→ **Exercise objective**: Records follow. Select each line holding "this".

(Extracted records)
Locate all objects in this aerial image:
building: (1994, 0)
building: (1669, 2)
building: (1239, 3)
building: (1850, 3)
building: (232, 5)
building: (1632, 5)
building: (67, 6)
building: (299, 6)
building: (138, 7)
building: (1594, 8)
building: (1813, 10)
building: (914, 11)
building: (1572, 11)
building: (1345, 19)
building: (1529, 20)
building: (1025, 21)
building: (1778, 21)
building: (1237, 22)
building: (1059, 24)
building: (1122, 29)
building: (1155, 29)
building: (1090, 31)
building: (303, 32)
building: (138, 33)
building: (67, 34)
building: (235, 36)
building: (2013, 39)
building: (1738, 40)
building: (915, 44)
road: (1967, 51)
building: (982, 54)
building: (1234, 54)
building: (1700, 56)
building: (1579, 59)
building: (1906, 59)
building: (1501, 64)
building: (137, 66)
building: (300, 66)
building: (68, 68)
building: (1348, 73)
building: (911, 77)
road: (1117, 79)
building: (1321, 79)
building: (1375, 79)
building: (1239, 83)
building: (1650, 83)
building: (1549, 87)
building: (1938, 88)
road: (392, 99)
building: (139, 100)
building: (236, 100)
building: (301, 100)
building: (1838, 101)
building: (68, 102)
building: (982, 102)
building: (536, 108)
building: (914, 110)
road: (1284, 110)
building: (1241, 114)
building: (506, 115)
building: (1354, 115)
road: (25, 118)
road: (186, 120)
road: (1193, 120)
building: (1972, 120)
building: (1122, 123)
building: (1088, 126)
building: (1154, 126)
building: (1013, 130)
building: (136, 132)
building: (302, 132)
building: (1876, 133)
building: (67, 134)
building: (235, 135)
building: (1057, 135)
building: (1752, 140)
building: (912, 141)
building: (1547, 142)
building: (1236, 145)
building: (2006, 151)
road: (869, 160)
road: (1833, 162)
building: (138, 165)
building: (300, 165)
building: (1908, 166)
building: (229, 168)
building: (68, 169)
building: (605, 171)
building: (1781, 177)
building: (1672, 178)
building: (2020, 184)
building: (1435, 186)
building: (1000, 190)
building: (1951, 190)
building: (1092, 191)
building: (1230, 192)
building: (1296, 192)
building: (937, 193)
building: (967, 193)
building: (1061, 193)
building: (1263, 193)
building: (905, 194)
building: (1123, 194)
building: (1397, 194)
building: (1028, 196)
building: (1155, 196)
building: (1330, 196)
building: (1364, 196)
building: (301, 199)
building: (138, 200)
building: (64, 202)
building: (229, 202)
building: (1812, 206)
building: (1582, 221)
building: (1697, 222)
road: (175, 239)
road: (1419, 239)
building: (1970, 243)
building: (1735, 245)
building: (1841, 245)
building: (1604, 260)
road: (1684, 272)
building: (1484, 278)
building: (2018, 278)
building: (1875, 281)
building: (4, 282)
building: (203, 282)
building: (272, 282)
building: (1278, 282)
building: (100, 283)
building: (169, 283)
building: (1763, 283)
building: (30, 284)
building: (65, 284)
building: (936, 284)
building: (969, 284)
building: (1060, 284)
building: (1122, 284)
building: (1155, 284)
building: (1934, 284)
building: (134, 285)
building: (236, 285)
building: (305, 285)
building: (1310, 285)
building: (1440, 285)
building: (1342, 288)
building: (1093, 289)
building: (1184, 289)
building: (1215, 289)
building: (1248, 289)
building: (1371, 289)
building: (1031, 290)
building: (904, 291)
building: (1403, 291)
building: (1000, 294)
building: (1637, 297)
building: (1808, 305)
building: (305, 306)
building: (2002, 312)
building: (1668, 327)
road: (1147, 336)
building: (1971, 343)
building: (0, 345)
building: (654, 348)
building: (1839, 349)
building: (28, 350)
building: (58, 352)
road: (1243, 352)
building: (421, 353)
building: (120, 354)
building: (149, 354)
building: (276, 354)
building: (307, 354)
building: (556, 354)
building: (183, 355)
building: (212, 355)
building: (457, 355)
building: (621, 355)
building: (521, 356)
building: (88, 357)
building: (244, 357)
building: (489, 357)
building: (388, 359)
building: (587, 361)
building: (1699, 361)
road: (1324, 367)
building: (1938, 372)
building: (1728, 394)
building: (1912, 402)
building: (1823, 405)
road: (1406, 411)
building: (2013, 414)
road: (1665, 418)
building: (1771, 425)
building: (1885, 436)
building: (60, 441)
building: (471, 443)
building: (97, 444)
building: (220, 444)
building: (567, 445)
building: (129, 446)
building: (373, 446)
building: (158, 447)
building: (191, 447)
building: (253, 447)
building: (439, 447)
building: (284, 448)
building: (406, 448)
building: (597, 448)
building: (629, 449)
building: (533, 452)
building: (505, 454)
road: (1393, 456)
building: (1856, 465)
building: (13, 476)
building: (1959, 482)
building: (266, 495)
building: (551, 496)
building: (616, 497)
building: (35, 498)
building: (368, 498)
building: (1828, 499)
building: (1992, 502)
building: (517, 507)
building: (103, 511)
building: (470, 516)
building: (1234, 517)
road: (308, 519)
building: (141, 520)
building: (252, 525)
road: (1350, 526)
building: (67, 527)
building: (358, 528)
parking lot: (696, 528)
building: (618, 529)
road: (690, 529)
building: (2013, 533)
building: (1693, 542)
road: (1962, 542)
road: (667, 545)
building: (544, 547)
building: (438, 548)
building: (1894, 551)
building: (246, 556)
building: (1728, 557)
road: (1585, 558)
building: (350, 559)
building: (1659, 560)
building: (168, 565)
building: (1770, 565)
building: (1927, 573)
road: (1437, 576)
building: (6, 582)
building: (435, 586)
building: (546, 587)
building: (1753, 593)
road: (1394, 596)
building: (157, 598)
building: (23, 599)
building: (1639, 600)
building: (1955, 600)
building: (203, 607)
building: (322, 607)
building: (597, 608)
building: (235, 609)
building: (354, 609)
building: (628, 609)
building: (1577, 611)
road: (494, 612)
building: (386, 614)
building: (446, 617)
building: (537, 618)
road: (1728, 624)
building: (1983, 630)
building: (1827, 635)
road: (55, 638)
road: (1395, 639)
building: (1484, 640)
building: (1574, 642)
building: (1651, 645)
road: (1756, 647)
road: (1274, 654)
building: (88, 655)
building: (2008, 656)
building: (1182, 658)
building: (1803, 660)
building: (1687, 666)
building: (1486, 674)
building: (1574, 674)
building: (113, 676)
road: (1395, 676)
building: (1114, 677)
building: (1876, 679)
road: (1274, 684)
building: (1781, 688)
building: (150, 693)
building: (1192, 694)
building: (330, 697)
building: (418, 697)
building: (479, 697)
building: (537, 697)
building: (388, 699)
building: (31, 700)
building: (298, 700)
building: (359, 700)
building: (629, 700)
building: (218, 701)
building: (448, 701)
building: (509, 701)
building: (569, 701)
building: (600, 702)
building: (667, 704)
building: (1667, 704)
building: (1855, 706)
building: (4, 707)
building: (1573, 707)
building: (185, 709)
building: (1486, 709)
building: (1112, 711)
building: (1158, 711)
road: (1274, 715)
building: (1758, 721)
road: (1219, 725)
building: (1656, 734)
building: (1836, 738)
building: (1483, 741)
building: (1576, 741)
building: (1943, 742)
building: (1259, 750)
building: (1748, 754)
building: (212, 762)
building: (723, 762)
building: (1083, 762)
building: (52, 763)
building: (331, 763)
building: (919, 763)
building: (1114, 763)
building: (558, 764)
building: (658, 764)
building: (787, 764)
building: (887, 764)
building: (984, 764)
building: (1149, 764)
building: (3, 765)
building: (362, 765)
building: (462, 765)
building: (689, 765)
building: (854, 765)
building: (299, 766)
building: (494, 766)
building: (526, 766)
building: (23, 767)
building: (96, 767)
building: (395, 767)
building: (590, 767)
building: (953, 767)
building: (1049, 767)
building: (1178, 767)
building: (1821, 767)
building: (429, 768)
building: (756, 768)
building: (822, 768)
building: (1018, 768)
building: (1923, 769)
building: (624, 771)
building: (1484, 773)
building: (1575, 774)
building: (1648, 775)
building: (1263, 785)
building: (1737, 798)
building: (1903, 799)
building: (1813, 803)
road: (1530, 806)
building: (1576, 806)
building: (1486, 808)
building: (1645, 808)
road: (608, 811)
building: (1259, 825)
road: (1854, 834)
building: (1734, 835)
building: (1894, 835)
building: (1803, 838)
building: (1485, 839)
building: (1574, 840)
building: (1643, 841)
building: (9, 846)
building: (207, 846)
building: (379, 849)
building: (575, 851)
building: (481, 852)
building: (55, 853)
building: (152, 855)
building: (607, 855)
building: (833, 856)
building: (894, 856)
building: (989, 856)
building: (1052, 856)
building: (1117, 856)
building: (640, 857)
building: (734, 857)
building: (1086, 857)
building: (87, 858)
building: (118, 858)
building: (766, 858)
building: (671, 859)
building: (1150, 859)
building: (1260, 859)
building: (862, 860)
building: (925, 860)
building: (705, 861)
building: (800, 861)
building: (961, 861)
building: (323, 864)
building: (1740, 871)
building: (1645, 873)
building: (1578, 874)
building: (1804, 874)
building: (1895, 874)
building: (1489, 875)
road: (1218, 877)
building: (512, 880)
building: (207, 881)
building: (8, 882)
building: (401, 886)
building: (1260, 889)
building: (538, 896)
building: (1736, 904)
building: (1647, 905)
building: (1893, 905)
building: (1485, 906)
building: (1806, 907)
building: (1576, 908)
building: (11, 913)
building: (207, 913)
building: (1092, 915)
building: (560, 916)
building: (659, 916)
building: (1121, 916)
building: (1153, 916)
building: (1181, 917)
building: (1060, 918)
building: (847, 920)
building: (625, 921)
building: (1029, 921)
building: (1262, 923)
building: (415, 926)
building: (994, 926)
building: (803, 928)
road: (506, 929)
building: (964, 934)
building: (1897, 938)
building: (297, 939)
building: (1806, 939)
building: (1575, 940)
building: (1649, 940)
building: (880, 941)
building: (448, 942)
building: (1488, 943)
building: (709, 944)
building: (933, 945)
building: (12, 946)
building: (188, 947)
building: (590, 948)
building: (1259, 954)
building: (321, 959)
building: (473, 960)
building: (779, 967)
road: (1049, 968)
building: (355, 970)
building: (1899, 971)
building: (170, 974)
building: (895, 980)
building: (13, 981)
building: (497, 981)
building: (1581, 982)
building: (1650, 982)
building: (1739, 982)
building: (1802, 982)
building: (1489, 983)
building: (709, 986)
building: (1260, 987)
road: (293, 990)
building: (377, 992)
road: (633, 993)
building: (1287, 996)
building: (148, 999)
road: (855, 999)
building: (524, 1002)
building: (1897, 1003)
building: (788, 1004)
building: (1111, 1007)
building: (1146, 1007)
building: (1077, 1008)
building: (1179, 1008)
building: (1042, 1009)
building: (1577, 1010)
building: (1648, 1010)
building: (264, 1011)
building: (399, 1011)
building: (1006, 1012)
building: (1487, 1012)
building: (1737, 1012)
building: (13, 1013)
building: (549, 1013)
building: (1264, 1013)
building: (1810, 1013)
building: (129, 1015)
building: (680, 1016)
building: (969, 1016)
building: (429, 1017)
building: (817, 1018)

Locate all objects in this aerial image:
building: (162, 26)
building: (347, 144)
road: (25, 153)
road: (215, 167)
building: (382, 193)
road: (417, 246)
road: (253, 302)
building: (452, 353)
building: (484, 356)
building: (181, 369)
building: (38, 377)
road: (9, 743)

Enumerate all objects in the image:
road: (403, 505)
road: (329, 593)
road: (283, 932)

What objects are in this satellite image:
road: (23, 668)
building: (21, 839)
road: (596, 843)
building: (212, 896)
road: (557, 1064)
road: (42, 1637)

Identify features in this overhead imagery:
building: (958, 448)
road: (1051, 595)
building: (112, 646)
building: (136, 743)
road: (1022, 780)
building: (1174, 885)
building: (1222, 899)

→ **Result**:
Locate all objects in this aerial image:
Locate all objects in this aerial image:
What objects are in this satellite image:
Identify features in this overhead imagery:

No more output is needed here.